_PROBLEM TO SOLVE:_
The full listing, copied exactly and free of pictures, is the expected reply.

--- SUPPLIED MATERIAL Enclosed Below ---

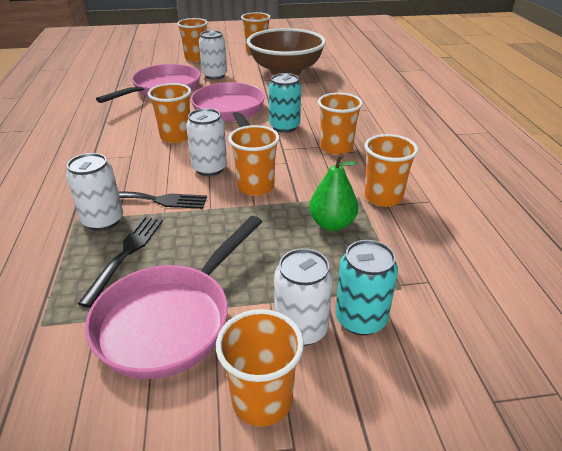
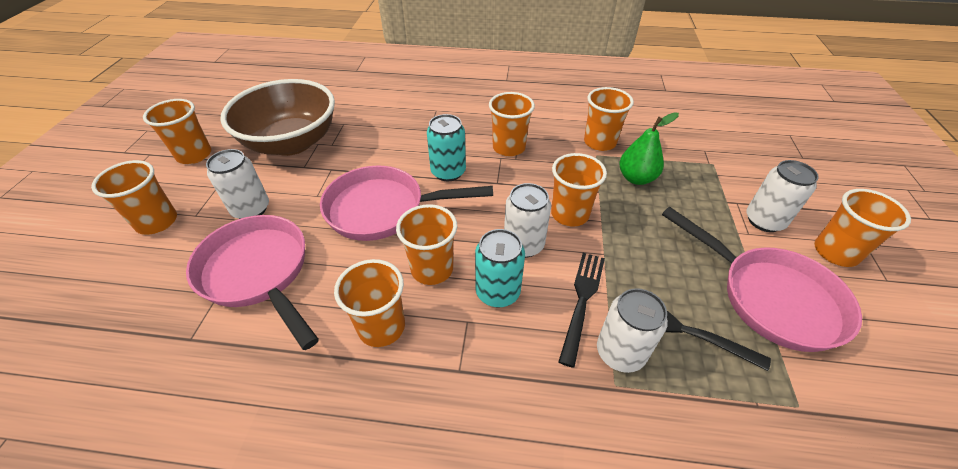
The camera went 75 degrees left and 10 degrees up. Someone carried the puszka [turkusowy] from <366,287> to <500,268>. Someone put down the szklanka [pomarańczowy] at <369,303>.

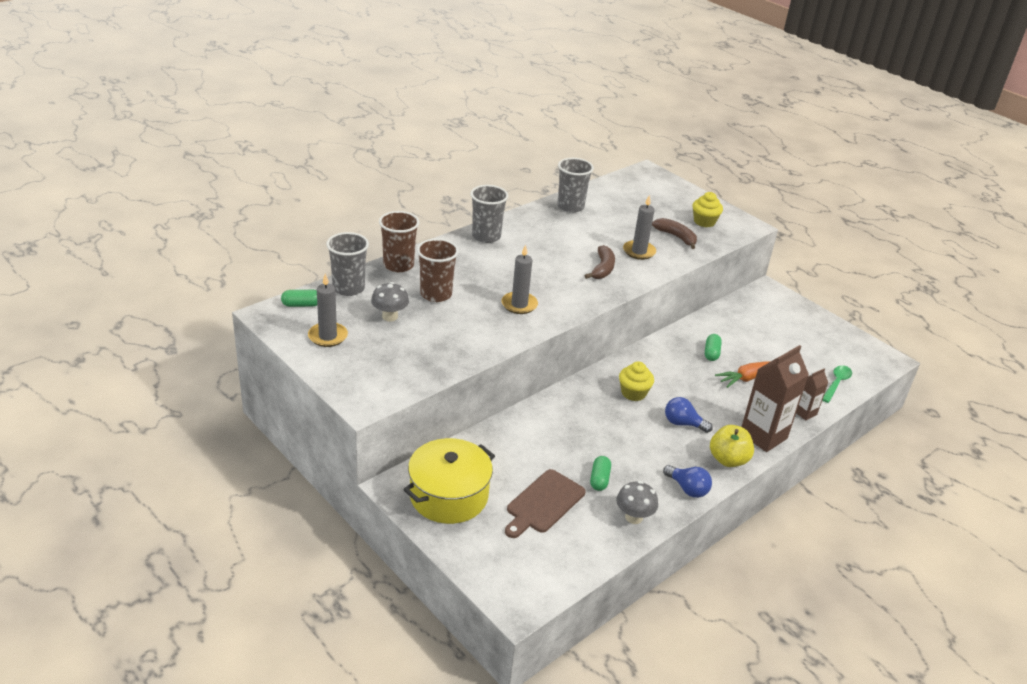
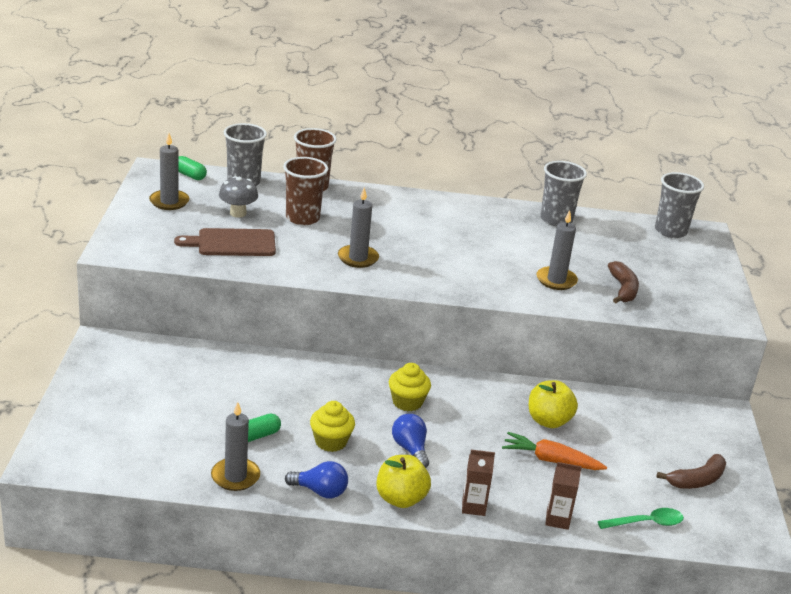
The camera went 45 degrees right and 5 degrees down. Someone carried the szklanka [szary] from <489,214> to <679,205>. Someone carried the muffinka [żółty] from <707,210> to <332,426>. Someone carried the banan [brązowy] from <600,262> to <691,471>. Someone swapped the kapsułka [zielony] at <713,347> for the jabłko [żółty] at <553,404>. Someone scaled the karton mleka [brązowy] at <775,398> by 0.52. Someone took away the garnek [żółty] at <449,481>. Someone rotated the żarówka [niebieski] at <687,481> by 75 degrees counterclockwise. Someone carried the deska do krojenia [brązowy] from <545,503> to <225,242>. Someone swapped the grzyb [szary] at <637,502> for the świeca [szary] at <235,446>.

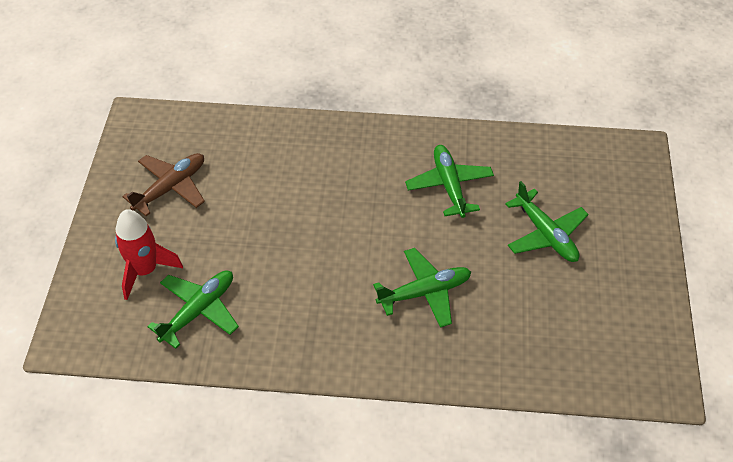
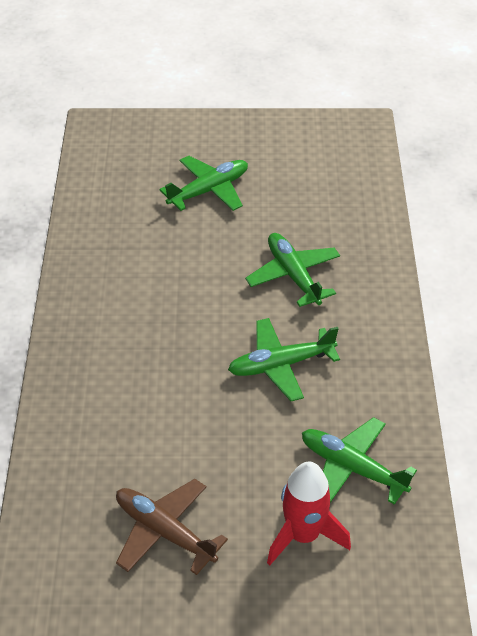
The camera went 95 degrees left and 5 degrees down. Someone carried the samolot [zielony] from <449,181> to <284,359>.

--- End of Enclosed SUPPLIED MATERIAL ---

_WRITTEN ANSWER:_
The camera went 75 degrees left and 10 degrees up. Someone carried the puszka [turkusowy] from <366,287> to <500,268>. Someone put down the szklanka [pomarańczowy] at <369,303>.

The camera went 45 degrees right and 5 degrees down. Someone carried the szklanka [szary] from <489,214> to <679,205>. Someone carried the muffinka [żółty] from <707,210> to <332,426>. Someone carried the banan [brązowy] from <600,262> to <691,471>. Someone swapped the kapsułka [zielony] at <713,347> for the jabłko [żółty] at <553,404>. Someone scaled the karton mleka [brązowy] at <775,398> by 0.52. Someone took away the garnek [żółty] at <449,481>. Someone rotated the żarówka [niebieski] at <687,481> by 75 degrees counterclockwise. Someone carried the deska do krojenia [brązowy] from <545,503> to <225,242>. Someone swapped the grzyb [szary] at <637,502> for the świeca [szary] at <235,446>.

The camera went 95 degrees left and 5 degrees down. Someone carried the samolot [zielony] from <449,181> to <284,359>.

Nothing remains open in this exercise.